=== Section Start ===

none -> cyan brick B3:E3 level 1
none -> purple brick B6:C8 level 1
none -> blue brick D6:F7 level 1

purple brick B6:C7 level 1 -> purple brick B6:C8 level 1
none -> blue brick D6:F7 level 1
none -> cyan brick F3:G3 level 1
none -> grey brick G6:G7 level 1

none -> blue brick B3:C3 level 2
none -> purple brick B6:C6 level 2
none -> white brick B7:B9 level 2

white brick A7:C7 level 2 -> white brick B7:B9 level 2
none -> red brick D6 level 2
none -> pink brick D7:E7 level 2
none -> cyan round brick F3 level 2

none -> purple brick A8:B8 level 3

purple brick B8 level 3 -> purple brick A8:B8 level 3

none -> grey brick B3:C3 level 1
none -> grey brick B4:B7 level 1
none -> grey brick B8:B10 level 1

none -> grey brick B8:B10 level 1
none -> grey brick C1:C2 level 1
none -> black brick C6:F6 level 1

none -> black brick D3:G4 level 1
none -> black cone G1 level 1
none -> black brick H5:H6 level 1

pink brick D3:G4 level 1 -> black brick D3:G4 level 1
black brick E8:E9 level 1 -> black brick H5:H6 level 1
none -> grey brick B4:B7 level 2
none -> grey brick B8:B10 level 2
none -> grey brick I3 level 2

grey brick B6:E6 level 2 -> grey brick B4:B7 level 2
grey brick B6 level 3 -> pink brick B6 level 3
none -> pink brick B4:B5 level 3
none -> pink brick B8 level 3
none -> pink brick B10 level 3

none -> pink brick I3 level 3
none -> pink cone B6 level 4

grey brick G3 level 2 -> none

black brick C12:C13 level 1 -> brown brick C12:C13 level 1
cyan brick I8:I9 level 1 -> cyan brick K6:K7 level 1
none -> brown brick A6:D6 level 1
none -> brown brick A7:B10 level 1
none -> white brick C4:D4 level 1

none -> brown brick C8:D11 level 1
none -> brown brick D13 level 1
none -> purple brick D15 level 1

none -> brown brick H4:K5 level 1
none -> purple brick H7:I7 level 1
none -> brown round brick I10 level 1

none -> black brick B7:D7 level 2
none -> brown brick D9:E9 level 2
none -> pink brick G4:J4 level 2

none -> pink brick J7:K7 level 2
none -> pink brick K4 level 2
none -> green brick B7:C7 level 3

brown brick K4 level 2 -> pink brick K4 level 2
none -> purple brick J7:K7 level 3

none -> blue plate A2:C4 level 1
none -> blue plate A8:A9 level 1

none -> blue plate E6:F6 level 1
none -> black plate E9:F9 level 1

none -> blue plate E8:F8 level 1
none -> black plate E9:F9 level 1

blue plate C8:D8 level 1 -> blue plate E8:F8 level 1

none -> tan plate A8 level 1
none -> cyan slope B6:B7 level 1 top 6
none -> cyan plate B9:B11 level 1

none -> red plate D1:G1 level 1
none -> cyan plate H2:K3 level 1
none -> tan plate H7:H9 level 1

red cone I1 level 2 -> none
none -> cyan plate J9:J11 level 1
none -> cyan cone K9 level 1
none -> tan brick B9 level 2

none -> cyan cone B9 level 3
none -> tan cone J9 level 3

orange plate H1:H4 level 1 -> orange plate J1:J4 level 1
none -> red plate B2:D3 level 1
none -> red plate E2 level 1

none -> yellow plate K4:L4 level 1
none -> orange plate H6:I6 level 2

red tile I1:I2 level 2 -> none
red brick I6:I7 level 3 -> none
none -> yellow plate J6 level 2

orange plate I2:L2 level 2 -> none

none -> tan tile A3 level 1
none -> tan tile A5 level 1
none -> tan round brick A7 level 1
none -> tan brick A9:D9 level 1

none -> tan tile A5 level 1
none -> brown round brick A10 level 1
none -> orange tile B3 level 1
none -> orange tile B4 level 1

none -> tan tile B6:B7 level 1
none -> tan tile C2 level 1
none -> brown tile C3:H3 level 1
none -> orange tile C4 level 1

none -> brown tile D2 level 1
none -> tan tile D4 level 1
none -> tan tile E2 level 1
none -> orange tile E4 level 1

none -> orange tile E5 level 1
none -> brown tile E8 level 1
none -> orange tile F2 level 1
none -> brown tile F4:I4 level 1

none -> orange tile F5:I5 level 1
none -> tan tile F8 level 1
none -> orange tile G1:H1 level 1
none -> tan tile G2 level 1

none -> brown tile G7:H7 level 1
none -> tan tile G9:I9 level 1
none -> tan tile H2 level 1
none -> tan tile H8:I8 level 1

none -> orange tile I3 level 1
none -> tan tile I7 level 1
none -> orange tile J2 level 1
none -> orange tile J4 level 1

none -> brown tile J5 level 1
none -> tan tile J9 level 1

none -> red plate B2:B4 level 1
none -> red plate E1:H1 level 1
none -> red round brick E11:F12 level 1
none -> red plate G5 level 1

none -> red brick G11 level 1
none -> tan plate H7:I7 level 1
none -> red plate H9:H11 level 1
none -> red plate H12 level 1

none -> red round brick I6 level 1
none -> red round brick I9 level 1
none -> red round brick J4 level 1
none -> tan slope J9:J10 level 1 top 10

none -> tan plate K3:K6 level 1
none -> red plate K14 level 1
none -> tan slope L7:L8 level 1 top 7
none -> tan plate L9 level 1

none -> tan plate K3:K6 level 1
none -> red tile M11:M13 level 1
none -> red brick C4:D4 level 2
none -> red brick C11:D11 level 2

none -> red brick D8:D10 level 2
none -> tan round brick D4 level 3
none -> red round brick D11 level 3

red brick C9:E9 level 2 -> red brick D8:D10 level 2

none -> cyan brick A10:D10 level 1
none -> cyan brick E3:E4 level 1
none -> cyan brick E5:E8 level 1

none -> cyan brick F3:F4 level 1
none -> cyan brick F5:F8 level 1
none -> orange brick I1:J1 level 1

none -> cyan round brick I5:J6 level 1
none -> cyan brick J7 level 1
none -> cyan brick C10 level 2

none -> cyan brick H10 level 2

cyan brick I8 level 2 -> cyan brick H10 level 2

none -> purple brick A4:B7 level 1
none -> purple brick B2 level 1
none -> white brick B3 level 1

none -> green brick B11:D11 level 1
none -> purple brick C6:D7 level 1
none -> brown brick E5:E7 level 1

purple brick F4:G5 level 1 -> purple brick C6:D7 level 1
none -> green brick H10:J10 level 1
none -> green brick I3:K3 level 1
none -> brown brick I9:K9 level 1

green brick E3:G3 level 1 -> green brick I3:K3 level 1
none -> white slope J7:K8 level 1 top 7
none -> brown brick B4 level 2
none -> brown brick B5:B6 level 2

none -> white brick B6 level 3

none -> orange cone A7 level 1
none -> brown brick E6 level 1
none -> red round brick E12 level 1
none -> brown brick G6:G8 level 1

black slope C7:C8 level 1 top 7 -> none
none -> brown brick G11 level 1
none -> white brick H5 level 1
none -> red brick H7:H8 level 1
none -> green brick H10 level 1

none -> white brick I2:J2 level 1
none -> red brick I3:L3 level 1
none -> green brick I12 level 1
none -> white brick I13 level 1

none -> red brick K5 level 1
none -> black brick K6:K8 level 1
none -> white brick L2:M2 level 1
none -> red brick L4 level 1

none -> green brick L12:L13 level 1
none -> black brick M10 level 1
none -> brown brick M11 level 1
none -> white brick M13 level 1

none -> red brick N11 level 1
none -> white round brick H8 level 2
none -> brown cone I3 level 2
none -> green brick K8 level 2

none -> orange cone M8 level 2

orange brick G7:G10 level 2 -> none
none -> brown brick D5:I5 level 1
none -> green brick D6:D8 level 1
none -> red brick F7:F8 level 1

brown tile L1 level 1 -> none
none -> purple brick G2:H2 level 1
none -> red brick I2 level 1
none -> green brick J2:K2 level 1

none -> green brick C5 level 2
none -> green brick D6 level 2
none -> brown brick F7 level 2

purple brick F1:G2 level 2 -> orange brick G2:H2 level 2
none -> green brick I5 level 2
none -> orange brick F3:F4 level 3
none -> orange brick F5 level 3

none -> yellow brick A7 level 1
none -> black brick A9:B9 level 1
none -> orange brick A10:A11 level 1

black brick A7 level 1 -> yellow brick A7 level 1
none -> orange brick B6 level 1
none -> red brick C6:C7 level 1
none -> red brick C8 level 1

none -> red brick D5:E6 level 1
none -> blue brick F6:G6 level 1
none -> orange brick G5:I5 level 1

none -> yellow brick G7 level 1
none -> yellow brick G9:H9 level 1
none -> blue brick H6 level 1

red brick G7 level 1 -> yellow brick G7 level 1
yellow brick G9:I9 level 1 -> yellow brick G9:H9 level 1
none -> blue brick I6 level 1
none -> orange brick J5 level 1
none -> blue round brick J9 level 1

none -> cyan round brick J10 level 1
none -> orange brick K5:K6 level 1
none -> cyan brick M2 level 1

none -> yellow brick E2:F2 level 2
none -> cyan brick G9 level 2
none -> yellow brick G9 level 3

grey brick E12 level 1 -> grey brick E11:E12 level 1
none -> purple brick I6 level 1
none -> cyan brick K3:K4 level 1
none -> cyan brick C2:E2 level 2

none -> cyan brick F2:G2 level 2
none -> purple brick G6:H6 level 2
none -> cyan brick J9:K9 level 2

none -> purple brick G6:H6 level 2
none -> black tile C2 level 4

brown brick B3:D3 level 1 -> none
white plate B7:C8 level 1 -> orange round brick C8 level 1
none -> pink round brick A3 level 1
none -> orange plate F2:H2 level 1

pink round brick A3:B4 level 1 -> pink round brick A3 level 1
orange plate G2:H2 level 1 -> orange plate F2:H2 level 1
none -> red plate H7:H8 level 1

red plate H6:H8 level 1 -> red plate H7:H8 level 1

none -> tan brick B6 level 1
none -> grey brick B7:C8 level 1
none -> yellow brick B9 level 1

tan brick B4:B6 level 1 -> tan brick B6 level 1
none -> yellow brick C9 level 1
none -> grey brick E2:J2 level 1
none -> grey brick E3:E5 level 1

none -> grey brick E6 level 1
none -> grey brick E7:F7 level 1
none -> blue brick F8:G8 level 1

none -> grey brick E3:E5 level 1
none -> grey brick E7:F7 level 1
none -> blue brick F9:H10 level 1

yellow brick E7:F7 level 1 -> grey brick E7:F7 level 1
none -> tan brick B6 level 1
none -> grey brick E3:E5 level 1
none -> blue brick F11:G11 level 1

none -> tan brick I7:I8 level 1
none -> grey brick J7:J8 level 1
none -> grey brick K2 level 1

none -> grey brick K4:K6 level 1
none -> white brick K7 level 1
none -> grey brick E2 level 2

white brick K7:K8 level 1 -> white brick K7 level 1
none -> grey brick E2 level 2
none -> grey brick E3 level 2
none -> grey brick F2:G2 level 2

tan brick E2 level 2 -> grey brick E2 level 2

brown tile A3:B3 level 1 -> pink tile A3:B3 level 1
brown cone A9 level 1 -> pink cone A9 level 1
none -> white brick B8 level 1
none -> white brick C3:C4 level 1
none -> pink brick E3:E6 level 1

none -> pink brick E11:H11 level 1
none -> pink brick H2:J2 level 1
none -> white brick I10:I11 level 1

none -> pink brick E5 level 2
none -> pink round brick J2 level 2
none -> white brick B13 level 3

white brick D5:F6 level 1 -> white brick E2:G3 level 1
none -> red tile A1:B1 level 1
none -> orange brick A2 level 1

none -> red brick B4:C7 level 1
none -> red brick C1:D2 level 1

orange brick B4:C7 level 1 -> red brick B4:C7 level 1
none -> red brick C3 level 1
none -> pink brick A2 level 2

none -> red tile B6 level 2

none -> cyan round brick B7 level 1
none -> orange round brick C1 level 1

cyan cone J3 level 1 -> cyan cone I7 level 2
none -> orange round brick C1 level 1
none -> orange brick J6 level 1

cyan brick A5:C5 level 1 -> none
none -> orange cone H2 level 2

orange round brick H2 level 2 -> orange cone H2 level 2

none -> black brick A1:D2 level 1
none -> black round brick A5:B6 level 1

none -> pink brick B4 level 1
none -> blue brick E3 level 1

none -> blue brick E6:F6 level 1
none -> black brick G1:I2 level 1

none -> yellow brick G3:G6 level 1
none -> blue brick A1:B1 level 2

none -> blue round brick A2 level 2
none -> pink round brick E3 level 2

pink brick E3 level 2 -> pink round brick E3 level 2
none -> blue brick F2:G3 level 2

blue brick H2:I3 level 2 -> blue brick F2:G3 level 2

=== Section End ===

What the task asks: Return only the exact lines from the opening of the records through the line that contains "none -> brown brick H4:K5 level 1", both included.

Response to this exercise:
none -> cyan brick B3:E3 level 1
none -> purple brick B6:C8 level 1
none -> blue brick D6:F7 level 1

purple brick B6:C7 level 1 -> purple brick B6:C8 level 1
none -> blue brick D6:F7 level 1
none -> cyan brick F3:G3 level 1
none -> grey brick G6:G7 level 1

none -> blue brick B3:C3 level 2
none -> purple brick B6:C6 level 2
none -> white brick B7:B9 level 2

white brick A7:C7 level 2 -> white brick B7:B9 level 2
none -> red brick D6 level 2
none -> pink brick D7:E7 level 2
none -> cyan round brick F3 level 2

none -> purple brick A8:B8 level 3

purple brick B8 level 3 -> purple brick A8:B8 level 3

none -> grey brick B3:C3 level 1
none -> grey brick B4:B7 level 1
none -> grey brick B8:B10 level 1

none -> grey brick B8:B10 level 1
none -> grey brick C1:C2 level 1
none -> black brick C6:F6 level 1

none -> black brick D3:G4 level 1
none -> black cone G1 level 1
none -> black brick H5:H6 level 1

pink brick D3:G4 level 1 -> black brick D3:G4 level 1
black brick E8:E9 level 1 -> black brick H5:H6 level 1
none -> grey brick B4:B7 level 2
none -> grey brick B8:B10 level 2
none -> grey brick I3 level 2

grey brick B6:E6 level 2 -> grey brick B4:B7 level 2
grey brick B6 level 3 -> pink brick B6 level 3
none -> pink brick B4:B5 level 3
none -> pink brick B8 level 3
none -> pink brick B10 level 3

none -> pink brick I3 level 3
none -> pink cone B6 level 4

grey brick G3 level 2 -> none

black brick C12:C13 level 1 -> brown brick C12:C13 level 1
cyan brick I8:I9 level 1 -> cyan brick K6:K7 level 1
none -> brown brick A6:D6 level 1
none -> brown brick A7:B10 level 1
none -> white brick C4:D4 level 1

none -> brown brick C8:D11 level 1
none -> brown brick D13 level 1
none -> purple brick D15 level 1

none -> brown brick H4:K5 level 1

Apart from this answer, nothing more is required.